WORK TO COMPLETE: Using the entries below, transcribe exactly the line containing "53 m inside the frame." and each line that follows it to the end.

EXERCISE DATA:
══════

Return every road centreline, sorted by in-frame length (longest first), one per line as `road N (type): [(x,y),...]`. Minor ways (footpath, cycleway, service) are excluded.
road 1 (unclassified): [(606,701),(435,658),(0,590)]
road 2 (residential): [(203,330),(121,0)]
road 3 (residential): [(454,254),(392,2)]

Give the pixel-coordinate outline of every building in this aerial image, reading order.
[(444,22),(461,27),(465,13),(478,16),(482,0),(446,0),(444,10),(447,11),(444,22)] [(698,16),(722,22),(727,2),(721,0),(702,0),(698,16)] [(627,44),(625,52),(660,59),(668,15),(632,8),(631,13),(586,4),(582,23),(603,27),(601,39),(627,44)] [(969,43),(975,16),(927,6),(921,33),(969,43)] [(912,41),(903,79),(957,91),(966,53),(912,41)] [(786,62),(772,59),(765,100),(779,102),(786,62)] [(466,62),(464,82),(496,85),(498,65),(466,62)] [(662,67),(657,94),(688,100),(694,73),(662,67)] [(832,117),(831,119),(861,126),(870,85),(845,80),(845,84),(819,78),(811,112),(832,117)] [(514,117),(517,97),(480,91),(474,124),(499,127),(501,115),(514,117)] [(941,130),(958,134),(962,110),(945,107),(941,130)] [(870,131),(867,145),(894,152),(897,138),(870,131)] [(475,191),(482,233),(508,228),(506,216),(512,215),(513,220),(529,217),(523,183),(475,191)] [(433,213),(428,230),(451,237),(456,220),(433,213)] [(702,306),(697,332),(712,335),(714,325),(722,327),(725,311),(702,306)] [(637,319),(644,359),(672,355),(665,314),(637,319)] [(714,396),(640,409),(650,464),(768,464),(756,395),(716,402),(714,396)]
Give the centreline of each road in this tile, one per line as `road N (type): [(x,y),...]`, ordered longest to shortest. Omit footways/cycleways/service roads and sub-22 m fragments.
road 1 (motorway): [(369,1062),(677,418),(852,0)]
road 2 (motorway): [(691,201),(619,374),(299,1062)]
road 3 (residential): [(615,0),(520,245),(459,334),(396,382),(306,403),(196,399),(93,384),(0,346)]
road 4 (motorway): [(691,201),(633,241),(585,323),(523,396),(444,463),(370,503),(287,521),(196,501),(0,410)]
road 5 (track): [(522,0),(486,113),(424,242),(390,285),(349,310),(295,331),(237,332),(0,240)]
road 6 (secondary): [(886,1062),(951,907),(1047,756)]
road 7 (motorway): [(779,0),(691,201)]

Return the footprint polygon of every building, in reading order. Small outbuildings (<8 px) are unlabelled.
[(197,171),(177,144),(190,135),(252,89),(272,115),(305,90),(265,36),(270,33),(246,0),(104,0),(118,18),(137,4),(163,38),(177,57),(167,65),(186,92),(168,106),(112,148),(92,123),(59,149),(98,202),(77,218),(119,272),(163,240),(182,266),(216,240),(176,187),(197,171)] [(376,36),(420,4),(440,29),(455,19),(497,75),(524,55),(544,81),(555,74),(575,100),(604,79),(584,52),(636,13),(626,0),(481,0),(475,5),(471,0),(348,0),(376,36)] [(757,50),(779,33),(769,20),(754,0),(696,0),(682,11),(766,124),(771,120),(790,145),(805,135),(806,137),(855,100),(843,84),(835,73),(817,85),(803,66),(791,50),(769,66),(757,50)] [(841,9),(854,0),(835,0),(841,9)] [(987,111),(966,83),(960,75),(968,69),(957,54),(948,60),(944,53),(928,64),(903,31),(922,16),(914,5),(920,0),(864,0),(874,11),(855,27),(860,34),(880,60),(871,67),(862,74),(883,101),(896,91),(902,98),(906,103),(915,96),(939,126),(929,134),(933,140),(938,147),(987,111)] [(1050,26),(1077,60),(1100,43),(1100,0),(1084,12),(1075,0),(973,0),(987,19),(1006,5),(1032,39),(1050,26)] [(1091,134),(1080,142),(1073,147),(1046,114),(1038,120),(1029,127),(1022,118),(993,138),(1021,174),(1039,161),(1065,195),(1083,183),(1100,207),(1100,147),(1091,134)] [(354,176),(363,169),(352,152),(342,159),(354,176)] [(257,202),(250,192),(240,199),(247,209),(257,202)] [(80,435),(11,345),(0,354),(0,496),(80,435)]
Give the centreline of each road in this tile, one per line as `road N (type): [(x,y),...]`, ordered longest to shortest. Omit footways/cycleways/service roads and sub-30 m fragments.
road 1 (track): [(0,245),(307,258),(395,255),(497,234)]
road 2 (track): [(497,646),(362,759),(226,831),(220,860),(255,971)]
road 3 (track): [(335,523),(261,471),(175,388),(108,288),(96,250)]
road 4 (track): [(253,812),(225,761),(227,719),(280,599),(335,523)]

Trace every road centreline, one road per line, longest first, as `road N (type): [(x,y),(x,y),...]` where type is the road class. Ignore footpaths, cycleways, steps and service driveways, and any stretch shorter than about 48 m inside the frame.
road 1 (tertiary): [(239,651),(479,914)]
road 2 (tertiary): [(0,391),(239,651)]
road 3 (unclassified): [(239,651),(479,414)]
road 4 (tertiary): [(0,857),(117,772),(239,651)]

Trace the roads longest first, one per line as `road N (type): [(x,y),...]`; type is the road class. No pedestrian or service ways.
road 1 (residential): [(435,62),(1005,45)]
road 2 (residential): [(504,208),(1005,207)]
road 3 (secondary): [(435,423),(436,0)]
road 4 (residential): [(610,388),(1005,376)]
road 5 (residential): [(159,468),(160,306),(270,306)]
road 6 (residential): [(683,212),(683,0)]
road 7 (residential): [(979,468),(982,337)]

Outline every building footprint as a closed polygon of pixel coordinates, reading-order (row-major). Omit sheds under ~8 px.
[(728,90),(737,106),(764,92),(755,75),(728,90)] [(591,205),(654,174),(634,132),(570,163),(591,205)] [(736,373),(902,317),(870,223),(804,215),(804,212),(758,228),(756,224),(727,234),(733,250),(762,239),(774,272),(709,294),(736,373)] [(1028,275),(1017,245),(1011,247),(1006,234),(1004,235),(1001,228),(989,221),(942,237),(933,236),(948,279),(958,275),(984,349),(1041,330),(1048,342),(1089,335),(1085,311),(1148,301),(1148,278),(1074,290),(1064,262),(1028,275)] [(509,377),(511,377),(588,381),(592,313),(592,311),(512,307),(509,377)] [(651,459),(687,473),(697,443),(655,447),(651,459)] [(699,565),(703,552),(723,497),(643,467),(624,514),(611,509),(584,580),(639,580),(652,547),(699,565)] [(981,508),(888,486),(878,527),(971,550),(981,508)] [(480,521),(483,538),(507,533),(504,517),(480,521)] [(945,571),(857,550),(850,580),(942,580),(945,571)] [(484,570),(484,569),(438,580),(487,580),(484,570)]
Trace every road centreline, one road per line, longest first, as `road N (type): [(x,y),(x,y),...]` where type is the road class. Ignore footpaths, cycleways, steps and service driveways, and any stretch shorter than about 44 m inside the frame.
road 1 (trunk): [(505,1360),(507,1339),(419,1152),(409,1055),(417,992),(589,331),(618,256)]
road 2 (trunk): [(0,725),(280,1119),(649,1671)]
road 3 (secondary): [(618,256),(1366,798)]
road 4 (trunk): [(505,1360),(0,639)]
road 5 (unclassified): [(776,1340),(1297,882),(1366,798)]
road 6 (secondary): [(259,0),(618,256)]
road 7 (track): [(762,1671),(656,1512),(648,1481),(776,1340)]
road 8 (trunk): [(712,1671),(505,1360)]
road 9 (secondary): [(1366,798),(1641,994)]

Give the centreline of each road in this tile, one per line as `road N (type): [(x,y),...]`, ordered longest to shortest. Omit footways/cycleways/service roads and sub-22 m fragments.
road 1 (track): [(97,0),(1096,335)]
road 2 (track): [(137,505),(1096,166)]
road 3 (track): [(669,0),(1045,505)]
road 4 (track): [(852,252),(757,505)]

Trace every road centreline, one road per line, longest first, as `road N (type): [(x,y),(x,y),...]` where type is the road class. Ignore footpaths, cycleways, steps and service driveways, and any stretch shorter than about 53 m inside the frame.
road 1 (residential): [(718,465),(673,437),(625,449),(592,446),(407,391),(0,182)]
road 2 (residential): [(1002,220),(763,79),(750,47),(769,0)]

══════

SOLUTION TO THE EXERCISE:
Trace every road centreline, one road per line, longest first, as `road N (type): [(x,y),(x,y),...]` where type is the road class. Ignore footpaths, cycleways, steps and service driveways, and any stretch shorter than about 53 m inside the frame.
road 1 (residential): [(718,465),(673,437),(625,449),(592,446),(407,391),(0,182)]
road 2 (residential): [(1002,220),(763,79),(750,47),(769,0)]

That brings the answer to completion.